Work to complete: Repeat the material word for word, from the line containing "What do you see at coordinates (109, 827)" through the line containing "(823, 150).", with both of those lines included.

Records for processing:
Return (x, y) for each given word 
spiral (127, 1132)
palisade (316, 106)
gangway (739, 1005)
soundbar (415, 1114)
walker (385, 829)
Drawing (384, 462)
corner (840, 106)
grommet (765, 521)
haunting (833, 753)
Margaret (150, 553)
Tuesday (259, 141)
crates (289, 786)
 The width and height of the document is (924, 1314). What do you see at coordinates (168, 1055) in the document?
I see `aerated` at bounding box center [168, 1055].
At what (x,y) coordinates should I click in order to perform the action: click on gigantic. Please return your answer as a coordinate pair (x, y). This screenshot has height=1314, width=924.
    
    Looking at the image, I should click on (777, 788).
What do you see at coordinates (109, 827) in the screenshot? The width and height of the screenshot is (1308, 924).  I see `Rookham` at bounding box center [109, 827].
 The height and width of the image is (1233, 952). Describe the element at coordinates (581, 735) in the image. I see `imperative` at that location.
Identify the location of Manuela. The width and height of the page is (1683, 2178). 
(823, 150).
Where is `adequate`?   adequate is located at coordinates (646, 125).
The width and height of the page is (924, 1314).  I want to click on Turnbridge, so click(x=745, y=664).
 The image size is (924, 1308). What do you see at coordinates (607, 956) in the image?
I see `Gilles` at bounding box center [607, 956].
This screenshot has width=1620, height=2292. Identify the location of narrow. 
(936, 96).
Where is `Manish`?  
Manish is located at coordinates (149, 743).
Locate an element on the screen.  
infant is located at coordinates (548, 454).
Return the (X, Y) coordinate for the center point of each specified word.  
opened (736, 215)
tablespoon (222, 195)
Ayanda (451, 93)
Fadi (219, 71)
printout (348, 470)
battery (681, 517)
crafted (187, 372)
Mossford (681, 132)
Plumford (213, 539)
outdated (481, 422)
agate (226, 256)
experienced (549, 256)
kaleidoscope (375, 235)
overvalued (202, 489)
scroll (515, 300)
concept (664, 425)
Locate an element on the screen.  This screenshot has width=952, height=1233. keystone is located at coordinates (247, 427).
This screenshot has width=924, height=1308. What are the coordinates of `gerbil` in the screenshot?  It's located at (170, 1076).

The response:
What do you see at coordinates (109, 827) in the screenshot? The width and height of the screenshot is (1308, 924).  I see `Rookham` at bounding box center [109, 827].
 The height and width of the image is (1233, 952). Describe the element at coordinates (581, 735) in the image. I see `imperative` at that location.
Identify the location of Manuela. The width and height of the page is (1683, 2178). 
(823, 150).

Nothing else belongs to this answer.